Go through the records and restate them word for word, omitting images.
_ _ _ _
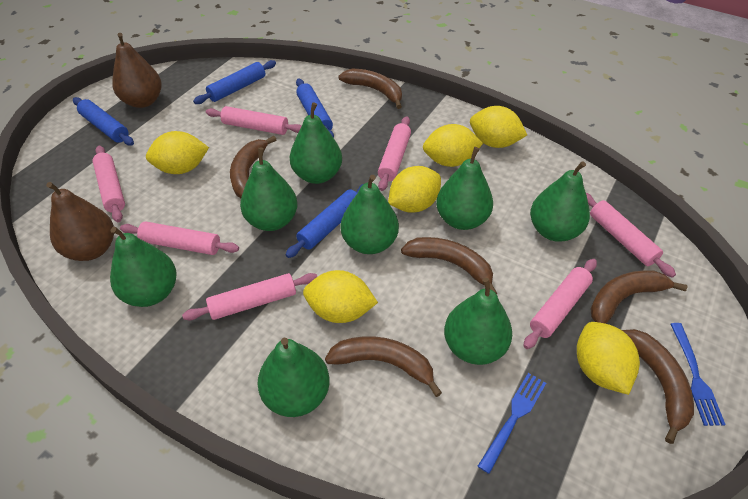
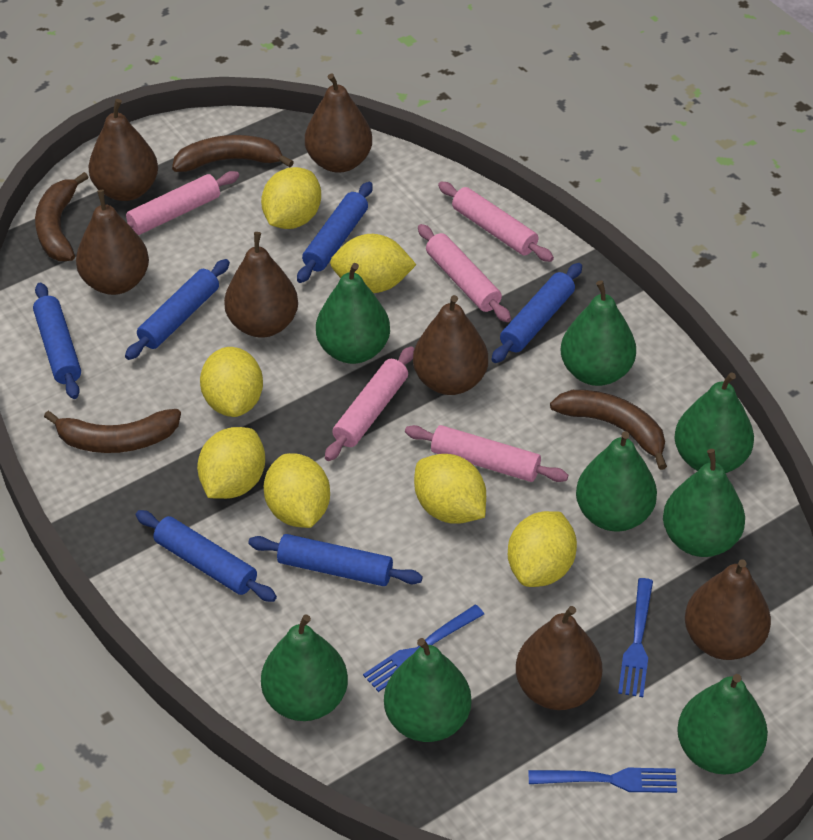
blue fork: 2 -> 3
blue rolling pin: 4 -> 6
brown banana: 6 -> 4
brown pear: 2 -> 7
pink rolling pin: 7 -> 5
yellow lemon: 6 -> 7

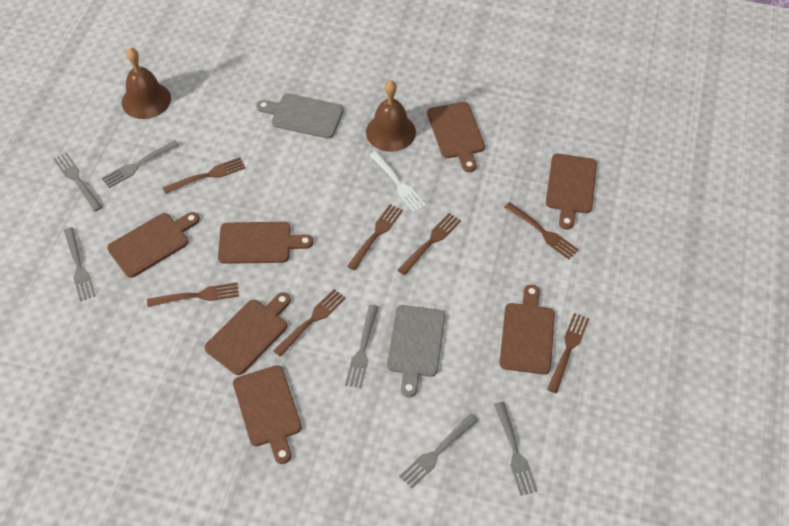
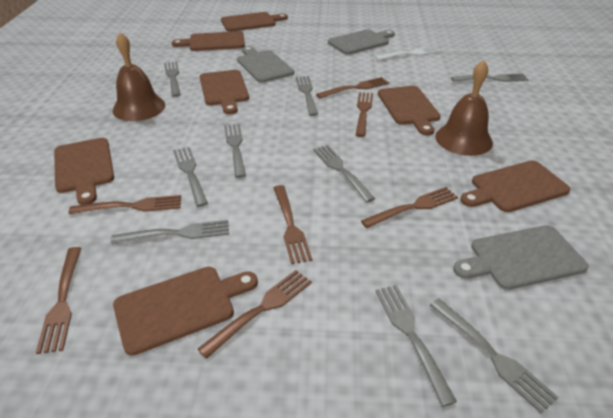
grey cutting board: 2 -> 3
grey fork: 6 -> 9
_ _ _ _
SOLUTION TO THIS EXERCISE:
blue fork: 2 -> 3
blue rolling pin: 4 -> 6
brown banana: 6 -> 4
brown pear: 2 -> 7
pink rolling pin: 7 -> 5
yellow lemon: 6 -> 7

grey cutting board: 2 -> 3
grey fork: 6 -> 9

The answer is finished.